EXCERPTED RECORDS |
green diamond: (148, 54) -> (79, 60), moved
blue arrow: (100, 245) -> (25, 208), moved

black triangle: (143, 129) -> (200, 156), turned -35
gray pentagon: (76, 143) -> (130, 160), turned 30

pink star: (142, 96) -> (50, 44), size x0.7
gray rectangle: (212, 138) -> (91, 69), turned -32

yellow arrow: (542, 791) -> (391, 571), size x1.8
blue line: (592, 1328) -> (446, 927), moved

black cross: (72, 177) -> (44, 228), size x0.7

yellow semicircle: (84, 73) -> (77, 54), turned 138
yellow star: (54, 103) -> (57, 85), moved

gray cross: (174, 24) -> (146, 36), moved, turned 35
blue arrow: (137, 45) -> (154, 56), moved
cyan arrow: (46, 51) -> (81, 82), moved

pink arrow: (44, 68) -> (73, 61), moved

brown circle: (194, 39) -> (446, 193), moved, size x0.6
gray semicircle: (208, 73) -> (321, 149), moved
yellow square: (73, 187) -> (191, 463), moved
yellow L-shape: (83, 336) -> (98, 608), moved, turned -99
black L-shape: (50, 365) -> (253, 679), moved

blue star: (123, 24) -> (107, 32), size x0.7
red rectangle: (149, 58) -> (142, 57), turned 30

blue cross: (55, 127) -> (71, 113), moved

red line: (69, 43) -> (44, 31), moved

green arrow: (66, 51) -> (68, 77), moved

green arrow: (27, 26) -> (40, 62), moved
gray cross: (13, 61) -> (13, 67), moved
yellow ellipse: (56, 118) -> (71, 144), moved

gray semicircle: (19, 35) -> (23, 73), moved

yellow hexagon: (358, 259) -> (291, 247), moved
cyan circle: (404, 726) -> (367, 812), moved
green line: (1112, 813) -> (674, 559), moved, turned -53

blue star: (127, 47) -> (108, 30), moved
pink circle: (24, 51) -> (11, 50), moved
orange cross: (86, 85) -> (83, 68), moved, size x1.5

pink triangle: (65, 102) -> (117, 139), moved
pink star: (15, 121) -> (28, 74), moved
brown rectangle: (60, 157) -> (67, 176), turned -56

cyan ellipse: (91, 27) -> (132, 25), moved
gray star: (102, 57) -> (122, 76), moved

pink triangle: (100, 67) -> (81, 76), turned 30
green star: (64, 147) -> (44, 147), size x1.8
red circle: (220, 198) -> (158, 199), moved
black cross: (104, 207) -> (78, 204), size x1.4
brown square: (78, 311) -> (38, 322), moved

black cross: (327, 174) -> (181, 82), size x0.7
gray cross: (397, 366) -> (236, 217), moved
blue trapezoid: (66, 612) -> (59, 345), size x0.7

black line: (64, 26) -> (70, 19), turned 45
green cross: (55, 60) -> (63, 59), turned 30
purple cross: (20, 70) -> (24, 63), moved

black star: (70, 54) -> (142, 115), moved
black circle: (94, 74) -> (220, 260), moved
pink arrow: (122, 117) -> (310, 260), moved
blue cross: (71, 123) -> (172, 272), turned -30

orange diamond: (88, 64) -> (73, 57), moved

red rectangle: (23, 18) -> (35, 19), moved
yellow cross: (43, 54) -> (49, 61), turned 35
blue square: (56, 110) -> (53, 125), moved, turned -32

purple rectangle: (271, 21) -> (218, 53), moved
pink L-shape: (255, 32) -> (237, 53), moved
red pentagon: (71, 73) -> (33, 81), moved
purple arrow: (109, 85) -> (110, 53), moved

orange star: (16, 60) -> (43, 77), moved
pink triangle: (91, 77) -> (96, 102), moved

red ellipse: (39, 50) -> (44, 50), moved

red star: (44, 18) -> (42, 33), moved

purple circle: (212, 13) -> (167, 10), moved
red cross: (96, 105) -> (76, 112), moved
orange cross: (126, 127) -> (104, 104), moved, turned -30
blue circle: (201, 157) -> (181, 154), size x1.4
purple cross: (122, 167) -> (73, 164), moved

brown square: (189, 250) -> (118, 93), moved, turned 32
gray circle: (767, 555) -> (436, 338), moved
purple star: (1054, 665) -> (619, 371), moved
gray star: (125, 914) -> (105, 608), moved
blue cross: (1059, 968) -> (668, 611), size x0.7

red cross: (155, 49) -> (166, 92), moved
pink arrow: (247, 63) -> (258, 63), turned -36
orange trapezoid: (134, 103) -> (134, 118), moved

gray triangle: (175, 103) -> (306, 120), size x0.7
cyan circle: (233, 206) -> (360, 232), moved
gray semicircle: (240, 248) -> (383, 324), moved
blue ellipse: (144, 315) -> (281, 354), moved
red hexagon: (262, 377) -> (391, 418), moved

BRIEF |
What is needed is every line of the records above that contains the word "rectangle".

EXERCISE SOLUTION |
gray rectangle: (212, 138) -> (91, 69), turned -32
red rectangle: (149, 58) -> (142, 57), turned 30
brown rectangle: (60, 157) -> (67, 176), turned -56
red rectangle: (23, 18) -> (35, 19), moved
purple rectangle: (271, 21) -> (218, 53), moved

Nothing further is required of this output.